Stored data entries
▶

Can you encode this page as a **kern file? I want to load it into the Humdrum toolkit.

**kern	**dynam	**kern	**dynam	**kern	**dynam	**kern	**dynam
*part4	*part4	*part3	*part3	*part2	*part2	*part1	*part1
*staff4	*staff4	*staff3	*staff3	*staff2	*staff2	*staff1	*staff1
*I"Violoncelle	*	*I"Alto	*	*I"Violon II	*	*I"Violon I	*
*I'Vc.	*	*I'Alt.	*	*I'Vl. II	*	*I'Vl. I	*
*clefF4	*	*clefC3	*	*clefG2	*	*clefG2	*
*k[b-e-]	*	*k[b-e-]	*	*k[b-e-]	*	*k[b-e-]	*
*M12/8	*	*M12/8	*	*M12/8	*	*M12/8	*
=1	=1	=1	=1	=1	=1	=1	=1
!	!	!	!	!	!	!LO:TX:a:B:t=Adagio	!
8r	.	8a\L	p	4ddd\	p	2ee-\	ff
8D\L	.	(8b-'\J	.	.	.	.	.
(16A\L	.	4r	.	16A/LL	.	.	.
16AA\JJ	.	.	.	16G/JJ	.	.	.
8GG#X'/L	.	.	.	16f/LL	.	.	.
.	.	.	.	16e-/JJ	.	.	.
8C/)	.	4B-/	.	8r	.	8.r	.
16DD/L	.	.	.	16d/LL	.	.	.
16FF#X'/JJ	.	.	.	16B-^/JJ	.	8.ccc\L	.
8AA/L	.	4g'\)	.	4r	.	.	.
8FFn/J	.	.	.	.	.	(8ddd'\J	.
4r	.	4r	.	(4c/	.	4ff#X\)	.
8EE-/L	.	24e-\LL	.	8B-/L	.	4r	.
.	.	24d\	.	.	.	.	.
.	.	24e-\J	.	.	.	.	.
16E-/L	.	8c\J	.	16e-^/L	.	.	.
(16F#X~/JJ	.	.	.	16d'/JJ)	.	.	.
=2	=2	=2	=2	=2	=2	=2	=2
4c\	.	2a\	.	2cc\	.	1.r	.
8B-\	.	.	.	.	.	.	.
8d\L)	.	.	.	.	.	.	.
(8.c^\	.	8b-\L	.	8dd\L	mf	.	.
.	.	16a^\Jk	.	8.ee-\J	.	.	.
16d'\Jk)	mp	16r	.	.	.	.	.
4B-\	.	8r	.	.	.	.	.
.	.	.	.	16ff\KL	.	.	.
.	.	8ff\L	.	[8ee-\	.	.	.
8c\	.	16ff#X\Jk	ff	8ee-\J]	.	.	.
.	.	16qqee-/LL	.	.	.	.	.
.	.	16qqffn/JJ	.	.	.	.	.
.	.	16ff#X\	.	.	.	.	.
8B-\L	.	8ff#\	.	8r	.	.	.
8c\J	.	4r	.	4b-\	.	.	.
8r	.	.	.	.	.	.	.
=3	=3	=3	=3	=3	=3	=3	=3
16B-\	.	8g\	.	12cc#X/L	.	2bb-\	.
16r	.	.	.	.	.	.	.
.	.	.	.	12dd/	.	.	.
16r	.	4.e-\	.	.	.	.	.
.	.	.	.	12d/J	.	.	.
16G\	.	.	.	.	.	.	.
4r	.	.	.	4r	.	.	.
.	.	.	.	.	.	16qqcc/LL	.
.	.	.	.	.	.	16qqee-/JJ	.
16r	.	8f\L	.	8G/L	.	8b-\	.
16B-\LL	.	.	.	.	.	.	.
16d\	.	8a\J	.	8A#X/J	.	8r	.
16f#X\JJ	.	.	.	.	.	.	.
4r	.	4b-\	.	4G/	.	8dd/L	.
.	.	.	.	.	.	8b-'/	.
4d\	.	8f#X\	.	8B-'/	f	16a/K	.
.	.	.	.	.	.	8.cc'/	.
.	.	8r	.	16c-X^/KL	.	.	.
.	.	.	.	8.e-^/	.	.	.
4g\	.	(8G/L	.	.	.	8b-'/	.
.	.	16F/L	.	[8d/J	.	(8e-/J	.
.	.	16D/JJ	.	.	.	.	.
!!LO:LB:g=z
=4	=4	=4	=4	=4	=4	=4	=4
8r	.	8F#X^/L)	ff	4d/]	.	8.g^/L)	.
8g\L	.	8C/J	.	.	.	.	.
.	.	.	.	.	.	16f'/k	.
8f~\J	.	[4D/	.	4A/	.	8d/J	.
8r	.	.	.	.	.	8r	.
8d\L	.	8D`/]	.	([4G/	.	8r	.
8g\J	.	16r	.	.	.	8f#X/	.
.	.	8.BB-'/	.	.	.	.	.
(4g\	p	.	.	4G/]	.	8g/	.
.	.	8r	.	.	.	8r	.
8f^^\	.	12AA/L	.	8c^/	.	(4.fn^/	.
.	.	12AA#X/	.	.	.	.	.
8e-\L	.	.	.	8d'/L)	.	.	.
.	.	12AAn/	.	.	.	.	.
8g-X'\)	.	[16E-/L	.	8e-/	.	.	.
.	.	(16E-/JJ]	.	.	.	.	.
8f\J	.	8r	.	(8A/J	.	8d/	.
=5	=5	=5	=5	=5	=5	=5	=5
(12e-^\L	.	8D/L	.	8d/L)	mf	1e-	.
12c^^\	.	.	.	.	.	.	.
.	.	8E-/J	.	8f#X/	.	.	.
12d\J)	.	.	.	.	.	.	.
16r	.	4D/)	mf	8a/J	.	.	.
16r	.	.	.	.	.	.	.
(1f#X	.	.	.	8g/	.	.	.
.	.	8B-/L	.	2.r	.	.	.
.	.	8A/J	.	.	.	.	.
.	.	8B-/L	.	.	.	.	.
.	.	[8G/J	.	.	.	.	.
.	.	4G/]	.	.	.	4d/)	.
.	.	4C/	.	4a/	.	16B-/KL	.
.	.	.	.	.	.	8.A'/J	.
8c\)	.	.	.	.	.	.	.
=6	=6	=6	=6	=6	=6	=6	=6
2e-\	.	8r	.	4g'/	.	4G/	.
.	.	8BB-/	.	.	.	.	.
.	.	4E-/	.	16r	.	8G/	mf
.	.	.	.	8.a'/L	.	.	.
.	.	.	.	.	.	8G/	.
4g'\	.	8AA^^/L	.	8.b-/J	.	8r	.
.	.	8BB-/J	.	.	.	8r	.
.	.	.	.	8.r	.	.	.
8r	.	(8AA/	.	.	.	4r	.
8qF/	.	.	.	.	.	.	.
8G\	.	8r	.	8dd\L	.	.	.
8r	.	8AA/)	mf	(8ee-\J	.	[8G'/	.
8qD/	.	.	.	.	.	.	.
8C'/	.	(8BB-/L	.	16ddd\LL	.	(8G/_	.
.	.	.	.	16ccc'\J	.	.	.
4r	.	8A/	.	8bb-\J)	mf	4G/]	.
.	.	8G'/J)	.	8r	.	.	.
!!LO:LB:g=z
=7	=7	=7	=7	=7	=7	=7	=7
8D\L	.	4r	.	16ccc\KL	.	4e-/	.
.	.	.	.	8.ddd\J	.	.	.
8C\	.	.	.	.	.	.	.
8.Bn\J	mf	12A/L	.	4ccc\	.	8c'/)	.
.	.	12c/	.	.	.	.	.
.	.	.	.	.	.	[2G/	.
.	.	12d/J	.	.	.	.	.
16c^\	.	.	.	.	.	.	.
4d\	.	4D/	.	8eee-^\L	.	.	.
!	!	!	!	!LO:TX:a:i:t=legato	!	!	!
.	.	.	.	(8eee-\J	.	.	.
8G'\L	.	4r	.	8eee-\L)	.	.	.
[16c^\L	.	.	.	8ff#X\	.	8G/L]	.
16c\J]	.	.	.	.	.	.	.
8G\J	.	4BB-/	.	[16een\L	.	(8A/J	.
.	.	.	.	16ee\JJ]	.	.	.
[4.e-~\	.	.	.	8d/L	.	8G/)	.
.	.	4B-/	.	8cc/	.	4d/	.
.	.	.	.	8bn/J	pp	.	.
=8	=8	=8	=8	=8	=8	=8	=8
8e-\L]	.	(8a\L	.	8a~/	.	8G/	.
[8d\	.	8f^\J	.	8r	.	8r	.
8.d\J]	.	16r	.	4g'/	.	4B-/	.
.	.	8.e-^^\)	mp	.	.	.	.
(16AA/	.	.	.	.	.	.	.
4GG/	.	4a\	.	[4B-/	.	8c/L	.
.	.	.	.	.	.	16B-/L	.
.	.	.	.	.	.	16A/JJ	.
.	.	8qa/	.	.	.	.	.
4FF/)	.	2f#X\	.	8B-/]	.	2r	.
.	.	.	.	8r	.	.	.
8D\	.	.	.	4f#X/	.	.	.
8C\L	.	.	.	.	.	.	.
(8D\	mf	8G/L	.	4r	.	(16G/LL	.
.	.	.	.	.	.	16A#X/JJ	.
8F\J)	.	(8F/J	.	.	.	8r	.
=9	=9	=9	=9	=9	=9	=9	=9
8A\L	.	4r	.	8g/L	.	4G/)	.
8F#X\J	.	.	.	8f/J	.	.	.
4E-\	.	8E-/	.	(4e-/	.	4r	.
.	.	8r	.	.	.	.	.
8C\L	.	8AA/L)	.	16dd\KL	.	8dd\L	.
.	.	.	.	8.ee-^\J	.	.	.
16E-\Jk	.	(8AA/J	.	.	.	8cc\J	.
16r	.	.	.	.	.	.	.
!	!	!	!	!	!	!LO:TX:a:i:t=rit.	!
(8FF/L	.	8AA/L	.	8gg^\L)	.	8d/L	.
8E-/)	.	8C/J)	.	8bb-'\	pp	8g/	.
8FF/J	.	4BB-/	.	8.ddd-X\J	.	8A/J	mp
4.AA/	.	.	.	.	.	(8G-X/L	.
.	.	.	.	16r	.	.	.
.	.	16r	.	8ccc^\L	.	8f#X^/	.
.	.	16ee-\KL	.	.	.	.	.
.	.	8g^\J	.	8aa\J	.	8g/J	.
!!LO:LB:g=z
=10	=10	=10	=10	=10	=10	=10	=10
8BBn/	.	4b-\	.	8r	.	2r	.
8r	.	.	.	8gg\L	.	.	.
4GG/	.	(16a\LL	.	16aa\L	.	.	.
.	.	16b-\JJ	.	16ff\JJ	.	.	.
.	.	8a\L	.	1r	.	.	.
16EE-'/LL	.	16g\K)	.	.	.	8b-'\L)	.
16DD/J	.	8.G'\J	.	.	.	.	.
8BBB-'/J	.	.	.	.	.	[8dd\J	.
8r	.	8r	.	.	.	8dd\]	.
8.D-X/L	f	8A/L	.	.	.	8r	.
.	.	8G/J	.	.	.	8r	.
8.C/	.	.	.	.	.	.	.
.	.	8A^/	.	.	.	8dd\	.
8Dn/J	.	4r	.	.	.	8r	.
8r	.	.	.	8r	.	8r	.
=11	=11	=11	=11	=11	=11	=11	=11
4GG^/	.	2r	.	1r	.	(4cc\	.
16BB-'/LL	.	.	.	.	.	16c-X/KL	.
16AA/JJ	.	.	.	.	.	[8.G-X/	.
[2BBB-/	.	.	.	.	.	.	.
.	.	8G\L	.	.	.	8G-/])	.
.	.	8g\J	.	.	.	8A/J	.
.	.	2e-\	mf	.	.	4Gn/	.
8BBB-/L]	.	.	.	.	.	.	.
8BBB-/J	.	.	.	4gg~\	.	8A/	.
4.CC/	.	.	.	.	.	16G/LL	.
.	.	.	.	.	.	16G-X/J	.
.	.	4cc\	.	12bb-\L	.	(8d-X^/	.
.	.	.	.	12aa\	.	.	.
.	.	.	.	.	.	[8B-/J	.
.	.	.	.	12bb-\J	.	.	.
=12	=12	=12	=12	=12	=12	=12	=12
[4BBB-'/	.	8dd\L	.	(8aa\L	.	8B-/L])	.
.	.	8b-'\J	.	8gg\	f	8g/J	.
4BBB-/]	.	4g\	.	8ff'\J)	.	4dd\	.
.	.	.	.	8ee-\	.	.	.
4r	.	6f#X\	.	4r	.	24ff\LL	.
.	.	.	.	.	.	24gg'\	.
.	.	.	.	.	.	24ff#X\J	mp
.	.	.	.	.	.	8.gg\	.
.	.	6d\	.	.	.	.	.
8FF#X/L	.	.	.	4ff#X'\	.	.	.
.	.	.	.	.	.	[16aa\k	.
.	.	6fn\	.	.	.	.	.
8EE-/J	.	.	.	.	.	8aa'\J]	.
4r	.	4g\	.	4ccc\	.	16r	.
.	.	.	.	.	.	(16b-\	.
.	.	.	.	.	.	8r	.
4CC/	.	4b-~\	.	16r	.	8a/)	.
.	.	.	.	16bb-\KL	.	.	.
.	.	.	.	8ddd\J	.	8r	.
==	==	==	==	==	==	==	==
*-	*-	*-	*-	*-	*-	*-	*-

◀
▶

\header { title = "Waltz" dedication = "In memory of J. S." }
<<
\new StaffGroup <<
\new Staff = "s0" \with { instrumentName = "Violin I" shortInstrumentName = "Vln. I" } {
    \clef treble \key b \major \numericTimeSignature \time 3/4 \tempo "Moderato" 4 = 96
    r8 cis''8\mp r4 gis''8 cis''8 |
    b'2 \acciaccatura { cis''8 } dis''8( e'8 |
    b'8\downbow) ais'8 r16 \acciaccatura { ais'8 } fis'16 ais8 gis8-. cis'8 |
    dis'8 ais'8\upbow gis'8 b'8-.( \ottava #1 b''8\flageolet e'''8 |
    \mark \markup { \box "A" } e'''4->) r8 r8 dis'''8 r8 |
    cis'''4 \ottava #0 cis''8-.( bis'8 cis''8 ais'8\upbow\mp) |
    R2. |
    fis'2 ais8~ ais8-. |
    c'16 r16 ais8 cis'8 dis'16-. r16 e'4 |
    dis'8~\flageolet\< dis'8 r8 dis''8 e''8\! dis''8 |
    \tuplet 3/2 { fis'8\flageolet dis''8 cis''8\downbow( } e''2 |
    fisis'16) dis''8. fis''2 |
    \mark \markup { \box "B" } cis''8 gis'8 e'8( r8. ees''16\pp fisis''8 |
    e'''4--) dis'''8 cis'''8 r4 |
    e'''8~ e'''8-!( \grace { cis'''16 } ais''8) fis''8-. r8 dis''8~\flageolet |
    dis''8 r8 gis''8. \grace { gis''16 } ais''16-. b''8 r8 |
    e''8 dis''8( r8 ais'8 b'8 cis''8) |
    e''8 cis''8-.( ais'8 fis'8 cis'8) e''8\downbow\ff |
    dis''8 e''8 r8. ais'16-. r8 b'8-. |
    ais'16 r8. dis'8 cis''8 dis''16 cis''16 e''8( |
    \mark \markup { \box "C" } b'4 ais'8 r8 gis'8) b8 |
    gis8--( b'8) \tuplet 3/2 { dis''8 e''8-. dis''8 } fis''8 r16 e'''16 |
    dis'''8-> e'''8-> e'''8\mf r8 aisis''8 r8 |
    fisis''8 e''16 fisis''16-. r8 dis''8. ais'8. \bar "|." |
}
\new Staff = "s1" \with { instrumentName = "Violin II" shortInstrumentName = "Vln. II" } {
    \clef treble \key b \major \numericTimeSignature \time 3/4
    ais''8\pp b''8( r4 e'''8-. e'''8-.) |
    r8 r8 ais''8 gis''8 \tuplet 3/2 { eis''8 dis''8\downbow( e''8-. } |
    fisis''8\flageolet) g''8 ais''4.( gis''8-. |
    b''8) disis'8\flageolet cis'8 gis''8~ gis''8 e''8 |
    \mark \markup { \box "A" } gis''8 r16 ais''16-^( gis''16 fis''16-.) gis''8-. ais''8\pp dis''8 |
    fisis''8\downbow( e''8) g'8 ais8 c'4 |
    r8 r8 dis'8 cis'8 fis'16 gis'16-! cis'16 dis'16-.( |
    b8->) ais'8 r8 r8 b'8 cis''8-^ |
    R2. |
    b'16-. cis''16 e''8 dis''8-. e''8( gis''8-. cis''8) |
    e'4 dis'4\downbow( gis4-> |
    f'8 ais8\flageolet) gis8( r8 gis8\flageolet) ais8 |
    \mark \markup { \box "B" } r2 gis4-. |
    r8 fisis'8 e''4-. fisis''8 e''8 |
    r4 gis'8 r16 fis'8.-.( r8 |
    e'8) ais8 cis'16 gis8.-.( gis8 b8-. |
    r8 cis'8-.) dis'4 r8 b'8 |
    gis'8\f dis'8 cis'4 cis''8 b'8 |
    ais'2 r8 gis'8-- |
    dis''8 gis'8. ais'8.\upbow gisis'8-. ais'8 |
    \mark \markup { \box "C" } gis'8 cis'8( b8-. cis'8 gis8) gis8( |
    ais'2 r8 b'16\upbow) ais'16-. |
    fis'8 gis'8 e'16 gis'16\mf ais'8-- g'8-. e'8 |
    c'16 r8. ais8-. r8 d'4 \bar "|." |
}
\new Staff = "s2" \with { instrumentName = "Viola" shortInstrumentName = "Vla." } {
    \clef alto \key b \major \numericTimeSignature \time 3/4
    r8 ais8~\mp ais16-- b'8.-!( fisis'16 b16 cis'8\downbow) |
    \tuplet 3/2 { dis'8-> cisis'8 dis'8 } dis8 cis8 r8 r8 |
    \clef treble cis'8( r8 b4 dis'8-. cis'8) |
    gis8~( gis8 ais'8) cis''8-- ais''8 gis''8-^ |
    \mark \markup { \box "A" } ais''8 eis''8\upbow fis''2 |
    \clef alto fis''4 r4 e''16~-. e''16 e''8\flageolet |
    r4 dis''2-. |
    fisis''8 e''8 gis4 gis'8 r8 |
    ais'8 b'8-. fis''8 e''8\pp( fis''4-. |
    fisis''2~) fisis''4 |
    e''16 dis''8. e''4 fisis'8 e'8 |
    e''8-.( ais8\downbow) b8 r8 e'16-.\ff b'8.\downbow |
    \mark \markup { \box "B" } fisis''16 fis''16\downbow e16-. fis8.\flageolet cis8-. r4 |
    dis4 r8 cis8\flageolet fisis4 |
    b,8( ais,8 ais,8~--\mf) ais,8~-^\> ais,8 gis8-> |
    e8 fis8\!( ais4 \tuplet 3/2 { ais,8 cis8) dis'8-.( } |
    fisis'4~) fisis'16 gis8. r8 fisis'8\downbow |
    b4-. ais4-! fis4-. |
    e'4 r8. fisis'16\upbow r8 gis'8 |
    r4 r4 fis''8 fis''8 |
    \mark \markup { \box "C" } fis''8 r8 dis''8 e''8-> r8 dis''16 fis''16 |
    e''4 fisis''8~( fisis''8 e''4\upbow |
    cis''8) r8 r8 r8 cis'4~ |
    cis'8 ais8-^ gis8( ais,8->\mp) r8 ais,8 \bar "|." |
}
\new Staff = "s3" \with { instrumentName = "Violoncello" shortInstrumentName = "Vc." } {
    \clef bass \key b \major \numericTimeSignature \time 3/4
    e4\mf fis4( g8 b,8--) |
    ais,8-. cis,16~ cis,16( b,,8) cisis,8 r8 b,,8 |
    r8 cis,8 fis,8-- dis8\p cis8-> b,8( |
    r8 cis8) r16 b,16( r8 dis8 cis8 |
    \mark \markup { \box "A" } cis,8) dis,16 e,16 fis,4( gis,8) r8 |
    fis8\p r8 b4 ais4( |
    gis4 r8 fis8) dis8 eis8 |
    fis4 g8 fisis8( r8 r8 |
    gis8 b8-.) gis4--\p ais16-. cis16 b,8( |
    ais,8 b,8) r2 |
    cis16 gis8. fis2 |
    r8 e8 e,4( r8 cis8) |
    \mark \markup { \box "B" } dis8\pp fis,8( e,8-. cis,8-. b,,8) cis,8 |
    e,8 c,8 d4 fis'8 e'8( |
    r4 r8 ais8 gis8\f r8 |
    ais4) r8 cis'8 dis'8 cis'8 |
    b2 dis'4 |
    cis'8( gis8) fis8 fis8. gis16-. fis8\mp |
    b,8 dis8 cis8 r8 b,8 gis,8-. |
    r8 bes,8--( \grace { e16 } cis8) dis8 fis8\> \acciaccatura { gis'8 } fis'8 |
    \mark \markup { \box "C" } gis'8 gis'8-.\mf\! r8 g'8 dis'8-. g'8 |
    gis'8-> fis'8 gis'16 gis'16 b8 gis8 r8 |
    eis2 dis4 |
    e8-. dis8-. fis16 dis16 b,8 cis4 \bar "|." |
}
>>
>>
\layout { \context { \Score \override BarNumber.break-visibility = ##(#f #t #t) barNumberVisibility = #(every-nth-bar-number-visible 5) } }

◀

# SHORT EXERCISE
Pick out every line in the records above that contains the string "time" and copy each one in full. Matches must have the same case.

# ANSWER FOR THIS EXERCISE
    \clef treble \key b \major \numericTimeSignature \time 3/4 \tempo "Moderato" 4 = 96
    \clef treble \key b \major \numericTimeSignature \time 3/4
    \clef alto \key b \major \numericTimeSignature \time 3/4
    \clef bass \key b \major \numericTimeSignature \time 3/4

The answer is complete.